== WHAT NEEDS TO BE DONE ==
Each line from the one holding "black round brick B9" to the last line below must be written out exactly, with no other output.

Segment Start: RECORDED INFORMATION

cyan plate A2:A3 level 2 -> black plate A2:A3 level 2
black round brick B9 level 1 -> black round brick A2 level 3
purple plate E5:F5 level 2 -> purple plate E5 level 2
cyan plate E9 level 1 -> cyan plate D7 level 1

Segment End: RECORDED INFORMATION

== WRITTEN ANSWER ==
black round brick B9 level 1 -> black round brick A2 level 3
purple plate E5:F5 level 2 -> purple plate E5 level 2
cyan plate E9 level 1 -> cyan plate D7 level 1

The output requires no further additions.